_WHAT YOU HAVE TO DO_:
With all images left out, restate the records below exactly as written.
### SUPPLIED MATERIAL
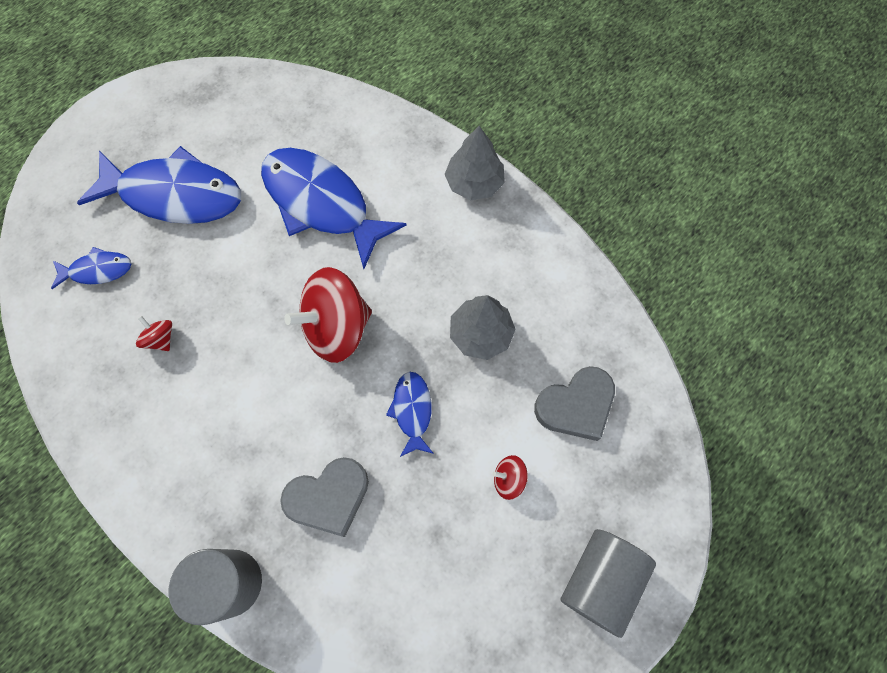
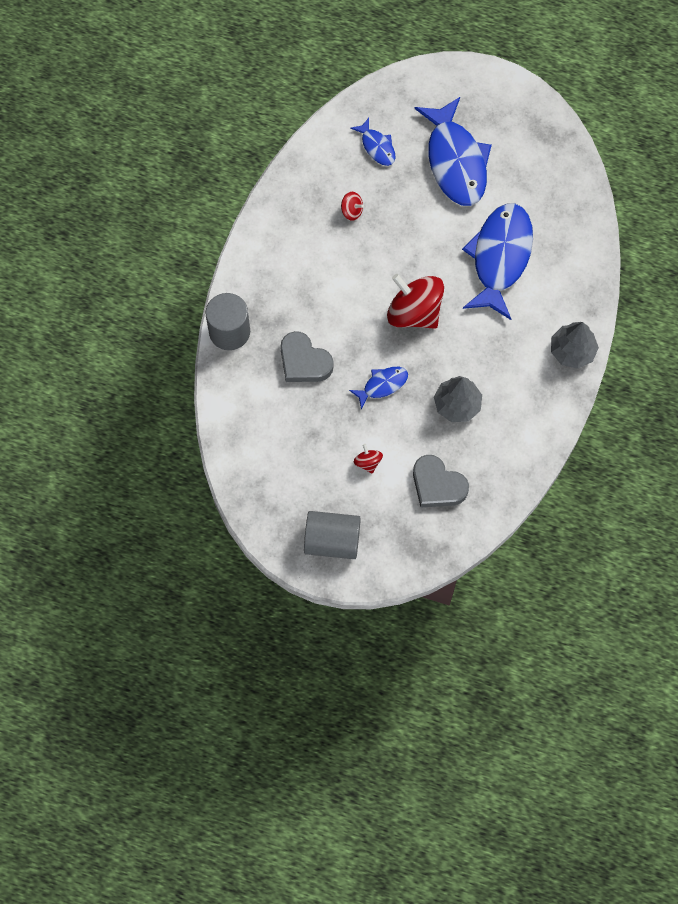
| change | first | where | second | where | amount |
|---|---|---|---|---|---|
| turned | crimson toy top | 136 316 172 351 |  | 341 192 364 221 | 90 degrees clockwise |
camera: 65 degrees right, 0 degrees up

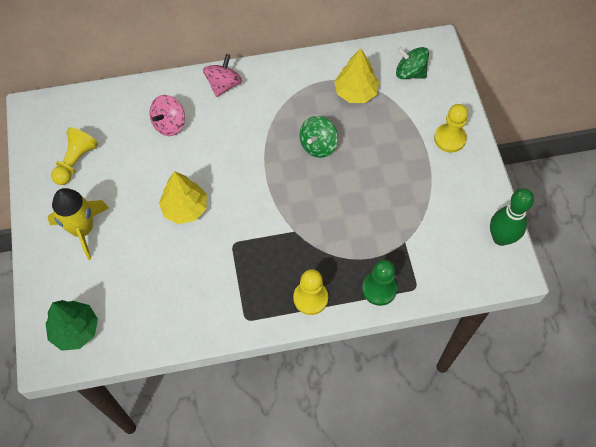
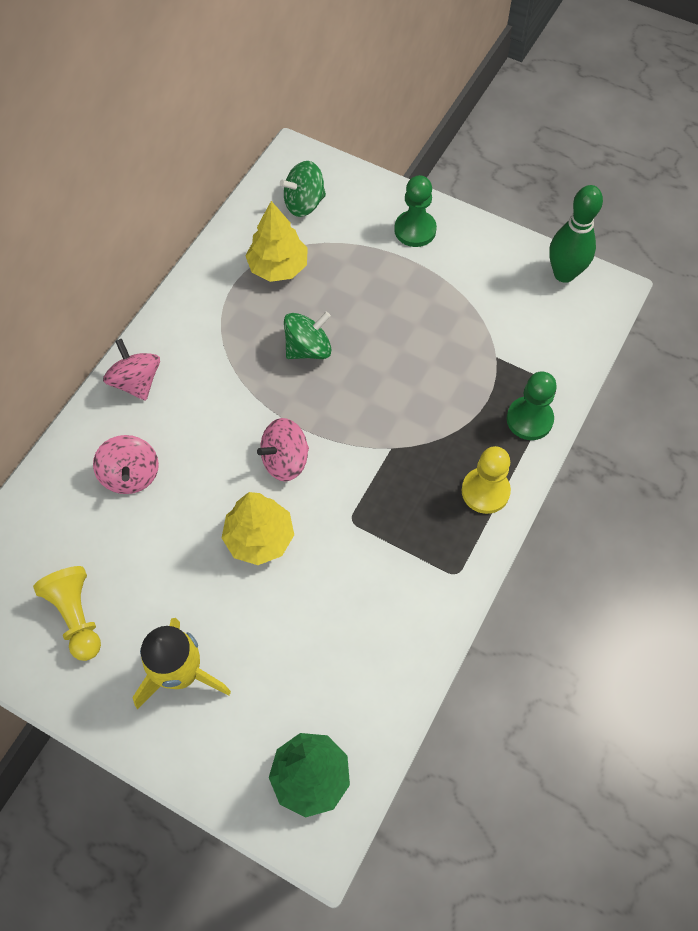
| change | first | where | second | where | amount |
|---|---|---|---|---|---|
| added |  |  | rosy toy top | 257 418 309 481 |  |
| turned | green toy top | 299 116 338 158 |  | 284 312 332 359 | 105 degrees counterclockwise |
| recoloured | bright yellow chess pawn | 434 104 468 153 | green chess pawn | 394 175 437 247 |  |
camera: 50 degrees left, 0 degrees up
######
_EXERCISE RESULT_:
| change | first | where | second | where | amount |
|---|---|---|---|---|---|
| turned | crimson toy top | 136 316 172 351 |  | 341 192 364 221 | 90 degrees clockwise |
camera: 65 degrees right, 0 degrees up

| change | first | where | second | where | amount |
|---|---|---|---|---|---|
| added |  |  | rosy toy top | 257 418 309 481 |  |
| turned | green toy top | 299 116 338 158 |  | 284 312 332 359 | 105 degrees counterclockwise |
| recoloured | bright yellow chess pawn | 434 104 468 153 | green chess pawn | 394 175 437 247 |  |
camera: 50 degrees left, 0 degrees up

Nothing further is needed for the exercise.